### STATED GOAL
Return every line of the records below that contains the string "shortInstrumentName".

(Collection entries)
* START *
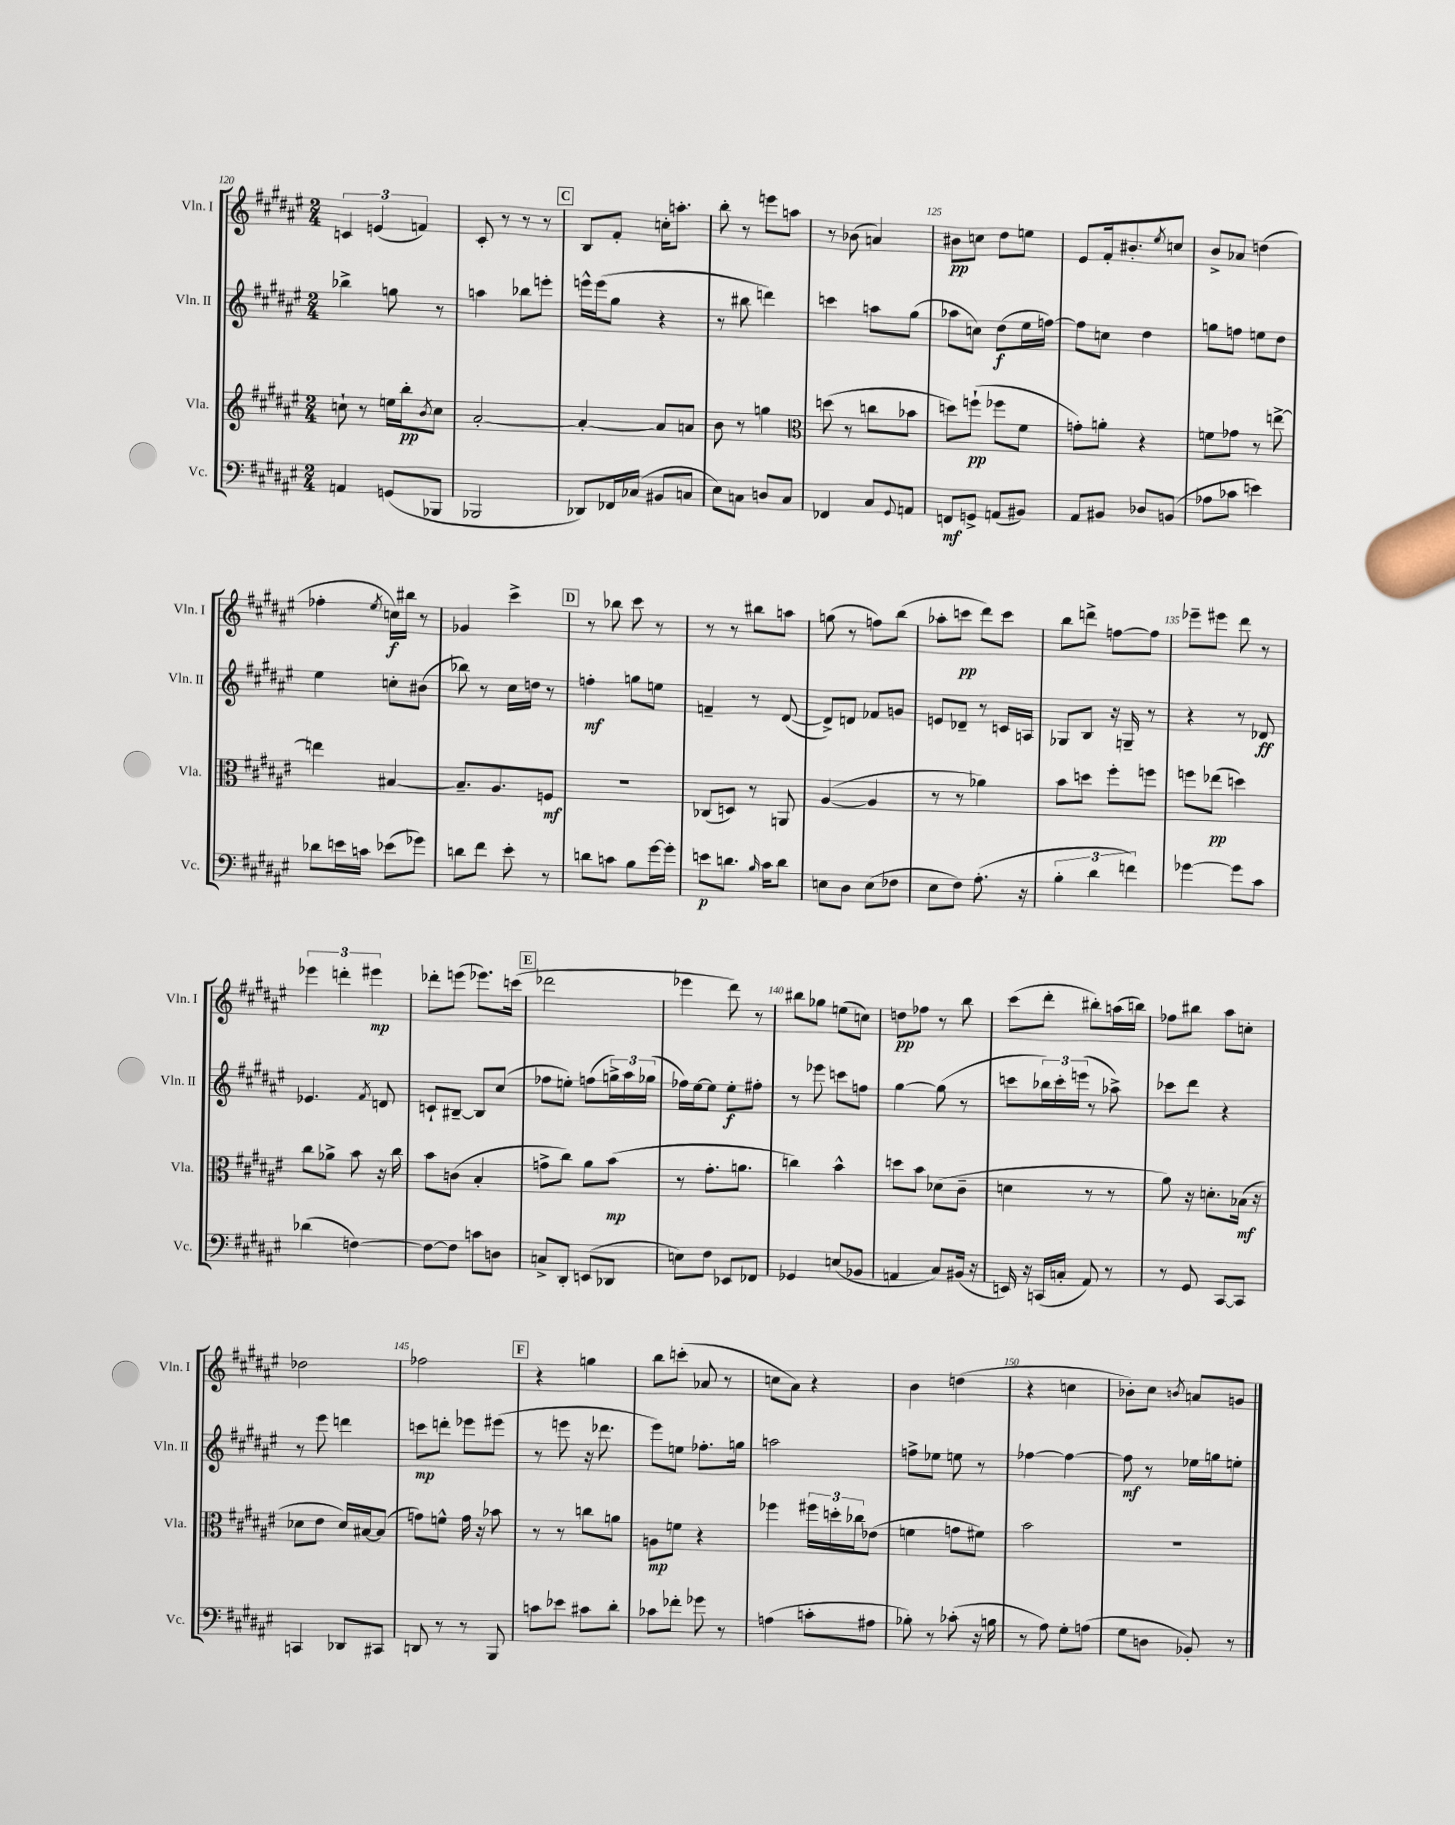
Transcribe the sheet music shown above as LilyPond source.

<<
\new StaffGroup <<
\new Staff = "s0" \with { instrumentName = "Vln. I" shortInstrumentName = "Vln. I" } {
    \clef treble \key fis \major \numericTimeSignature \time 2/4
    \tuplet 3/2 { c'4 e'4( f'4) } |
    cis'8-. r8 r8 r8 |
    \mark \markup { \box "C" } b8 fis'8-. c''16-. a''8.-. |
    b''8-. r8 e'''8 a''8 |
    r8 bes'8( a'4) |
    bis'8\pp c''8 dis''8 e''8 |
    eis'8 fis'16-. bis'8.-. \acciaccatura { eis''8 } c''8 |
    b'8-> aes'8 d''4( |
    fes''4-. \acciaccatura { eis''8 } c''16\f) bis''16 r8 |
    ges'4 cis'''4-> |
    \mark \markup { \box "D" } r8 bes''8 cis'''8 r8 |
    r8 r8 bis''8 a''8 |
    g''8( r8 f''8) b''8( |
    aes''8-. c'''8\pp dis'''8) c'''8 |
    b''8 d'''8-> f''8~ f''8 |
    ees'''8-- eis'''8 dis'''8 r8 |
    \tuplet 3/2 { ees'''4 d'''4-. eis'''4\mp } |
    des'''8-. e'''8( ees'''8.) c'''16( |
    \mark \markup { \box "E" } des'''2 |
    ees'''4 dis'''8) r8 |
    bis''8 ges''8 e''8( c''8) |
    d''8\pp fes''8 r8 b''8 |
    cis'''8( dis'''8-. bis''8-.) a''16( b''16) |
    fes''8 bis''8 ais''8 c''8-. |
    des''2 |
    fes''2 |
    \mark \markup { \box "F" } r4 g''4 |
    b''8 c'''8-.( aes'8 r8 |
    c''8 ais'8) r4 |
    b'4 d''4( |
    r4 c''4 |
    bes'8-.) cis''8 \acciaccatura { b'8 } a'8 g'8 \bar "|." |
}
\new Staff = "s1" \with { instrumentName = "Vln. II" shortInstrumentName = "Vln. II" } {
    \clef treble \key fis \major \numericTimeSignature \time 2/4
    bes''4-> g''8 r8 |
    a''4 bes''8 e'''8-. |
    \mark \markup { \box "C" } e'''16-^ e'''16( gis''8 r4 |
    r8 bis''8 d'''4) |
    c'''4 a''8 gis''8( |
    aes''8 c''8) dis''8\f( eis''16 f''16~) |
    f''8 c''8 dis''4 |
    g''8 f''8 e''8 dis''8 |
    eis''4 c''8-. bis'8( |
    bes''8) r8 cis''16 d''16 r8 |
    \mark \markup { \box "D" } f''4-.\mf g''8 e''8 |
    f'4-- r8 dis'8~( |
    dis'8->) d'8 fes'8 g'8 |
    e'8 des'8-- r8 c'16 a16 |
    ges8 b8 r16 g16-- r8 |
    r4 r8 des'8\ff |
    ees'4. \acciaccatura { fis'8 } d'8 |
    c'8-! bis8~-- bis8 cis''8( |
    \mark \markup { \box "E" } fes''8 e''8-.) f''8( \tuplet 3/2 { g''16->) ais''16 ges''16( } |
    fes''16) eis''16~ eis''8 eis''8-.\f fis''8-. |
    r8 ees'''8 c'''8 f''8 |
    gis''4~ gis''8( r8 |
    c'''8 \tuplet 3/2 { bes''16) c'''16-. e'''16( } r8 aes''8->) |
    ces'''8 dis'''8 r4 |
    r8 eis'''8 d'''4 |
    c'''8\mp d'''8-. ees'''8 eis'''8( |
    \mark \markup { \box "F" } r8 e'''8 r16 des'''8. |
    eis'''8) e''8 fes''8.-. g''16 |
    a''2 |
    f''8-> ees''8 e''8 r8 |
    fes''4~ fes''4~ |
    fes''8\mf r8 ees''16 g''16 e''8-. \bar "|." |
}
\new Staff = "s2" \with { instrumentName = "Vla." shortInstrumentName = "Vla." } {
    \clef treble \key fis \major \numericTimeSignature \time 2/4
    c''8-! r8 e''16 b''16-.\pp \acciaccatura { b'8 } c''8 |
    ais'2~-. |
    \mark \markup { \box "C" } ais'4~-. ais'8 a'8 |
    b'8 r8 g''4 |
    \clef alto d''8( r8 c''8 bes'8 |
    d''8) f''8-!\pp( fes''8 fis'8 |
    g'8-.) a'8-. r4 |
    f'8 ges'8 r8 e''8~-> |
    e''4 bis4~ |
    bis8.-- ais8. f8\mf |
    \mark \markup { \box "D" } R2 |
    ces8( d8) r8 a,8 |
    ais4~( ais4 |
    r8 r8 aes'4) |
    b'8 d''8 fis''8-. f''8 |
    f''8 ees''8\pp( d''4) |
    cis''8 aes'8-> b'8 r16 cis''16 |
    b'8 c'8( b4-. |
    \mark \markup { \box "E" } g'8-> cis''8) ais'8 b'8\mp( |
    r8 gis'8.-. a'8. |
    c''4) b'4-^ |
    d''8 b'8 des'8( cis'8-- |
    d'4 r8 r8 |
    ais'8) r16 d'8.-. bes16\mf( r16 |
    des'8 eis'8 des'16) bis16~ bis8( |
    g'8) f'8-^ g'16 r16 bes'8 |
    \mark \markup { \box "F" } r8 r8 c''8 a'8 |
    a8\mp f'8 r4 |
    fes''4 \tuplet 3/2 { fis''16 d''16-. ces''16 } ees'8( |
    f'4 g'8 fis'8) |
    b'2 |
    r2 \bar "|." |
}
\new Staff = "s3" \with { instrumentName = "Vc." shortInstrumentName = "Vc." } {
    \clef bass \key fis \major \numericTimeSignature \time 2/4
    a,4 g,8( bes,,8 |
    bes,,2 |
    \mark \markup { \box "C" } des,8) fes,16 ces16( bis,8 c8 |
    eis8) c8 d8 c8 |
    fes,4 cis8 \appoggiatura { gis,8 } a,8 |
    f,8\mf g,8-> a,8( bis,8) |
    ais,8 bis,8 des8 b,8( |
    aes8 ces'8 e'4) |
    des'8 e'16 c'16 ees'8( ges'8) |
    d'8 fis'8 eis'8-. r8 |
    \mark \markup { \box "D" } d'8 c'8 b8 gis'16~ gis'16-. |
    e'8\p d'8. \grace { b16 } cis'16 d'8 |
    e8 dis8 e8( fes8 |
    eis8 fis8) ais8.-.( r16 |
    \tuplet 3/2 { b4-. dis'4 f'4) } |
    ges'4~ ges'8 cis'8 |
    des'4( f4~) |
    f8~ f8 c'8 d8 |
    \mark \markup { \box "E" } c8-> dis,8-. e,8( des,8 |
    e8) fis8 ees,8 fes,8 |
    ges,4 e8( bes,8 |
    a,4 cis8) bis,16( r16 |
    e,16) r16 c,16( c16-. ais,8) r8 |
    r8 gis,8 cis,8~ cis,8 |
    c,4 des,8 cis,8 |
    d,8 r8 r8 b,,8 |
    \mark \markup { \box "F" } c'8 ees'8 cis'8 dis'8-. |
    ces'8 fes'8-. ges'8 r8 |
    a4( c'8-. ais8 |
    bes8-.) r8 ces'8-.( r16 b16 |
    r8 ais8) gis8-. a8( |
    gis8 d8 bes,8-.) r8 \bar "|." |
}
>>
>>
\layout { \context { \Score currentBarNumber = #120 \override BarNumber.break-visibility = ##(#f #t #t) barNumberVisibility = #(every-nth-bar-number-visible 5) } }
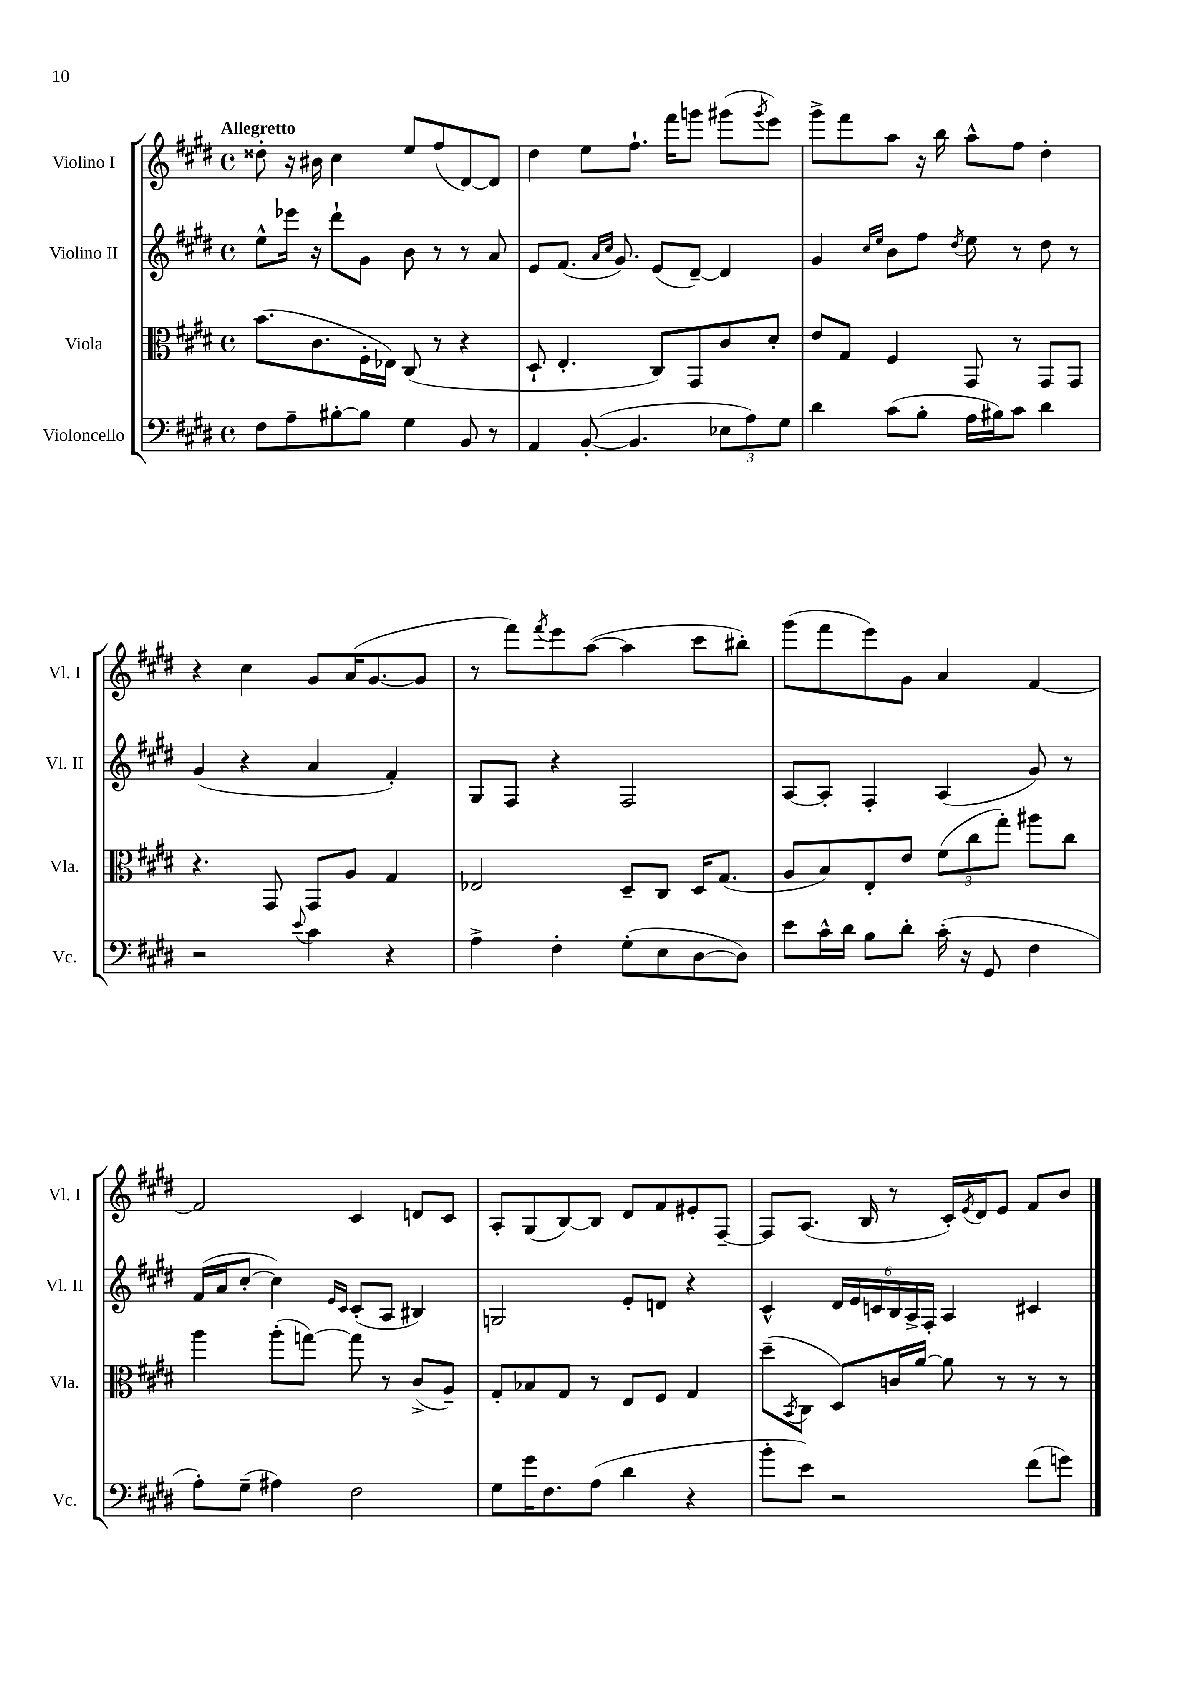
* END *
### EXPECTED ANSWER
\new Staff = "s0" \with { instrumentName = "Vln. I" shortInstrumentName = "Vln. I" } {
\new Staff = "s1" \with { instrumentName = "Vln. II" shortInstrumentName = "Vln. II" } {
\new Staff = "s2" \with { instrumentName = "Vla." shortInstrumentName = "Vla." } {
\new Staff = "s3" \with { instrumentName = "Vc." shortInstrumentName = "Vc." } {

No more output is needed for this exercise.